*** Block opens ***

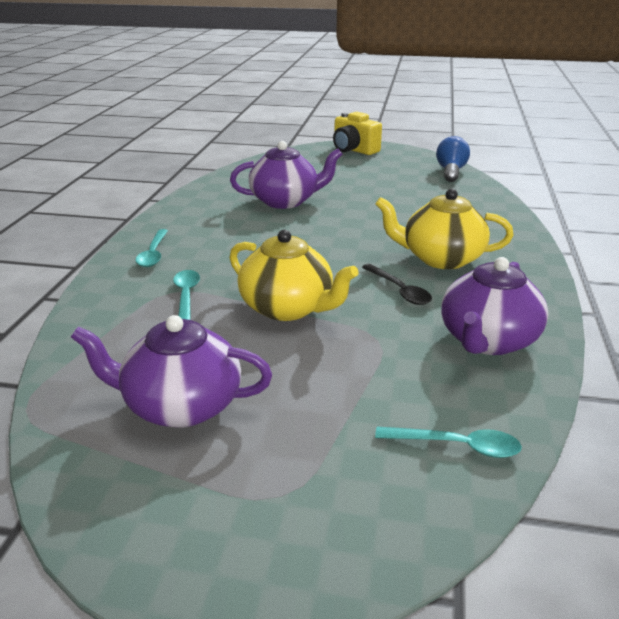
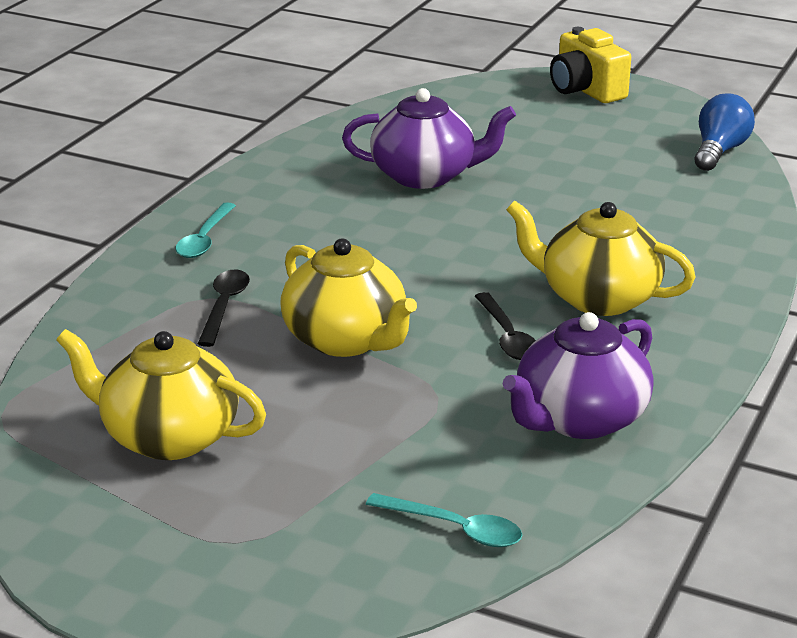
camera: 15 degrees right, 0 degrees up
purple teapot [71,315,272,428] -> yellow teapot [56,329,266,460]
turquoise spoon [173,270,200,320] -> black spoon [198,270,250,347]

*** Block closes ***
*** Block opens ***

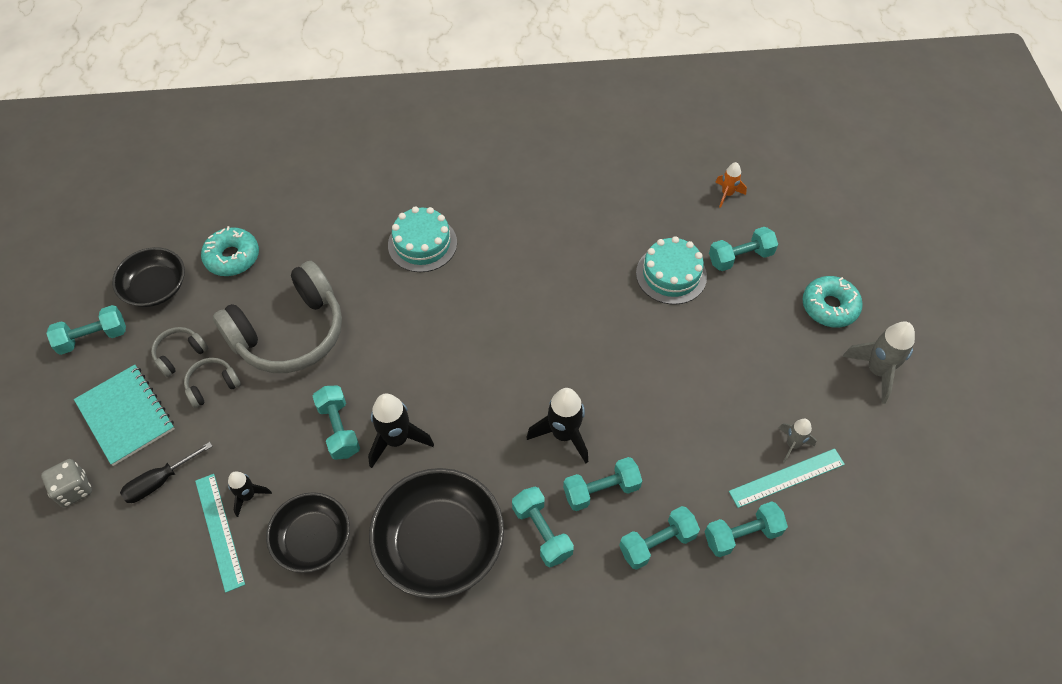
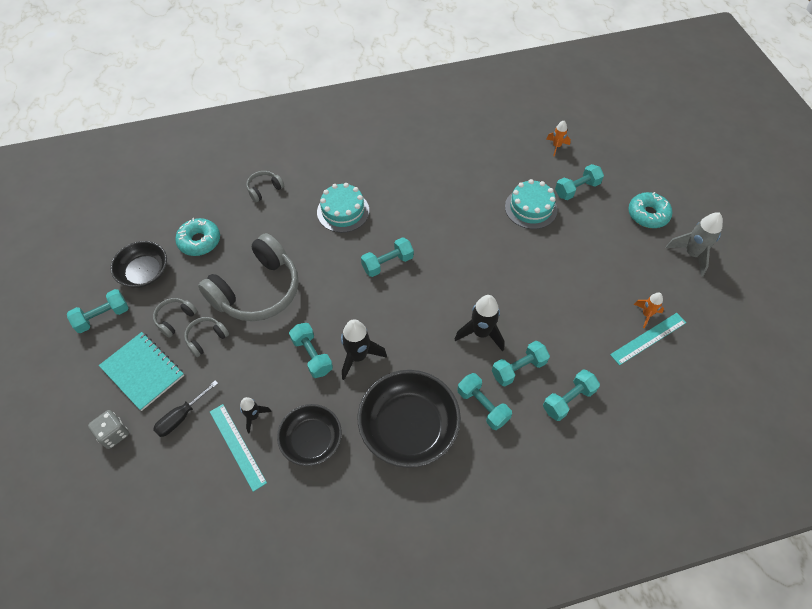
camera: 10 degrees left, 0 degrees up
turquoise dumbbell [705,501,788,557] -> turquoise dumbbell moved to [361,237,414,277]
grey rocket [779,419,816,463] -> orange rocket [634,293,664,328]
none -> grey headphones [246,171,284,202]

*** Block closes ***

* [Task to carry out]: Repeat the entries above verbatim, but only from the line that has "camera: 15 degrees right, 0 degrees up" down to the line that has "turquoise spoon [173,270,200,320]", inclusive.

* [Your response]:
camera: 15 degrees right, 0 degrees up
purple teapot [71,315,272,428] -> yellow teapot [56,329,266,460]
turquoise spoon [173,270,200,320] -> black spoon [198,270,250,347]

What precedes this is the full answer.